• [WORK ORDER]:
For each entry below, please return its exact wording and leave out any picture.

### PROVIDED INFORMATION ###

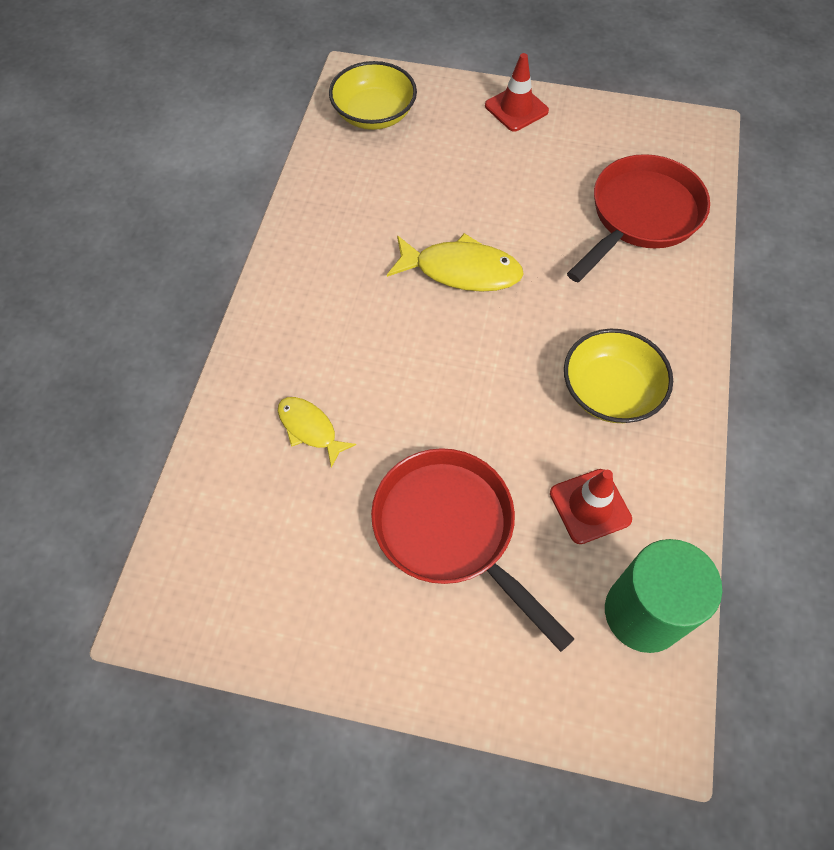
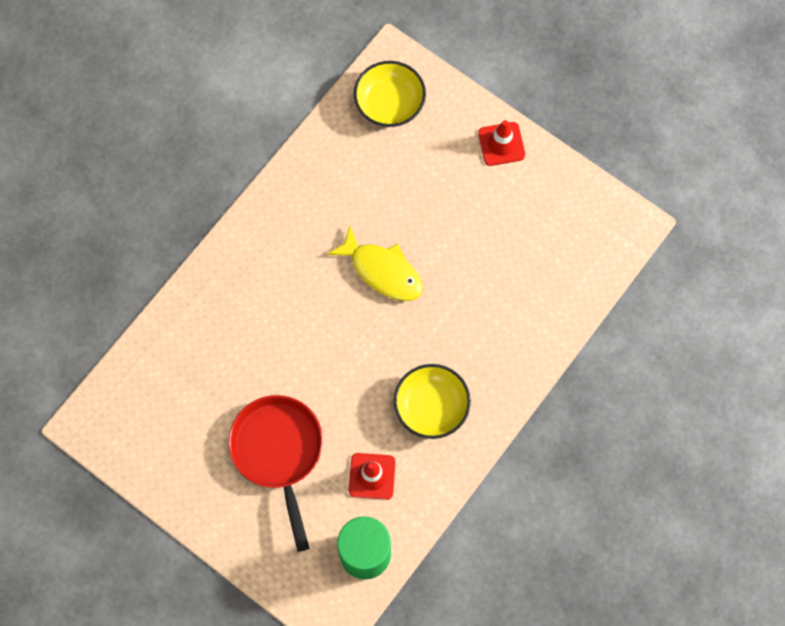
camera: 25 degrees right, 10 degrees up
(310, 429) = (225, 345): yellow fish -> none
(641, 216) = (537, 282): red pan -> none

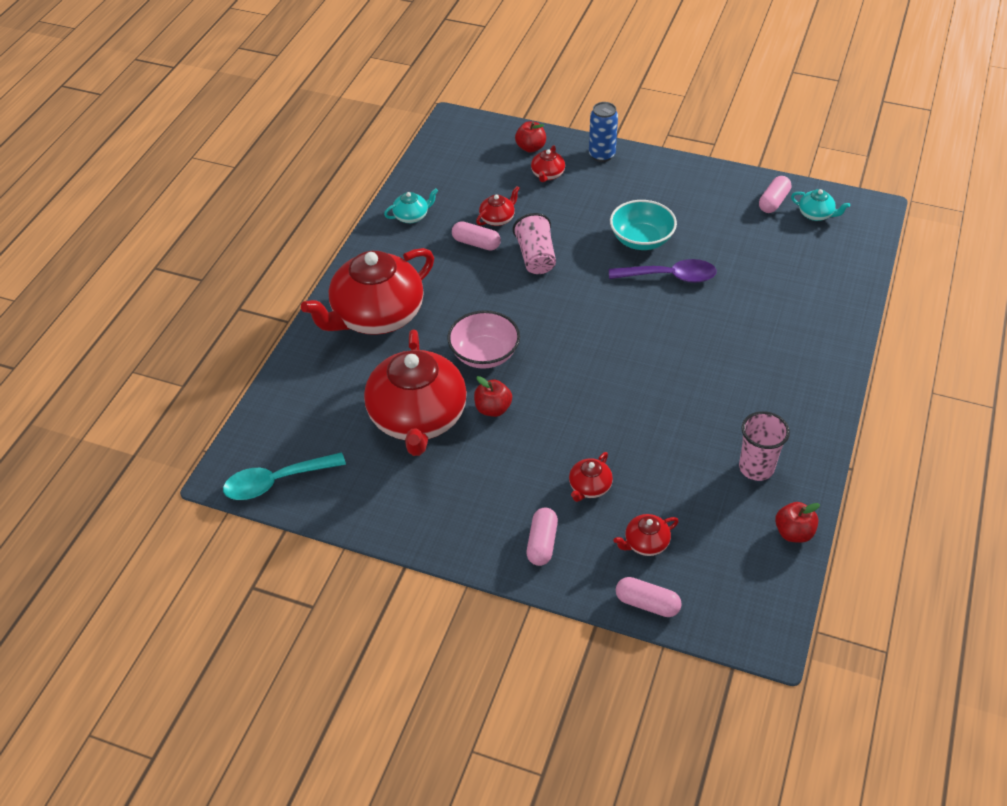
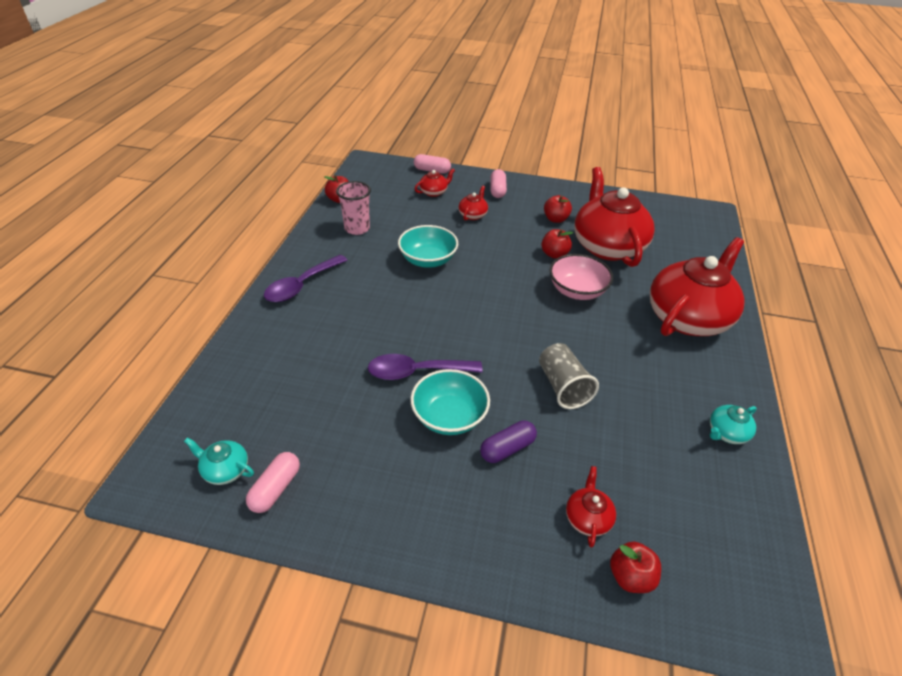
camera: 170 degrees right, 5 degrees down
(276, 481) = (679, 210): turquoise spoon -> none
(469, 472) = (555, 219): none -> red apple
(476, 243) = (634, 400): pink capsule -> none
(497, 219) = (624, 436): red teapot -> none
(536, 257) = (563, 386): pink cup -> grey cup
(596, 216) = (507, 448): none -> purple capsule
(601, 155) = (518, 568): blue can -> none
(657, 408) = (428, 260): none -> turquoise bowl
(806, 378) = (302, 285): none -> purple spoon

###

• [WRITTEN ANSWER]:
camera: 25 degrees right, 10 degrees up
(310, 429) = (225, 345): yellow fish -> none
(641, 216) = (537, 282): red pan -> none

camera: 170 degrees right, 5 degrees down
(276, 481) = (679, 210): turquoise spoon -> none
(469, 472) = (555, 219): none -> red apple
(476, 243) = (634, 400): pink capsule -> none
(497, 219) = (624, 436): red teapot -> none
(536, 257) = (563, 386): pink cup -> grey cup
(596, 216) = (507, 448): none -> purple capsule
(601, 155) = (518, 568): blue can -> none
(657, 408) = (428, 260): none -> turquoise bowl
(806, 378) = (302, 285): none -> purple spoon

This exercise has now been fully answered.